● Task objective
Search each line below for the word "green" and list those that contain it.

● Records shown
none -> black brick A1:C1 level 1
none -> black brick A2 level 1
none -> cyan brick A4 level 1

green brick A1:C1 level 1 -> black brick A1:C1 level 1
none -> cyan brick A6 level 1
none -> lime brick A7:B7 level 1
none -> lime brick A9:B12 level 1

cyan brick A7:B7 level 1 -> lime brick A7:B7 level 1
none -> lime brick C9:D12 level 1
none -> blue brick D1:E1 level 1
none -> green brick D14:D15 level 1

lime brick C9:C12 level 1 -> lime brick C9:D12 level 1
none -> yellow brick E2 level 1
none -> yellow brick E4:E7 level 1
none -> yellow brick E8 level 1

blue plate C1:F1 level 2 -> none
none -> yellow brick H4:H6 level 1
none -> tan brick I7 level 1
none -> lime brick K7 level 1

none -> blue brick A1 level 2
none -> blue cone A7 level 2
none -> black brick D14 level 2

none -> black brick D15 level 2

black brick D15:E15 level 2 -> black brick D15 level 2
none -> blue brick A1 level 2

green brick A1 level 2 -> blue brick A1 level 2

● Answer space
green brick A1:C1 level 1 -> black brick A1:C1 level 1
none -> green brick D14:D15 level 1
green brick A1 level 2 -> blue brick A1 level 2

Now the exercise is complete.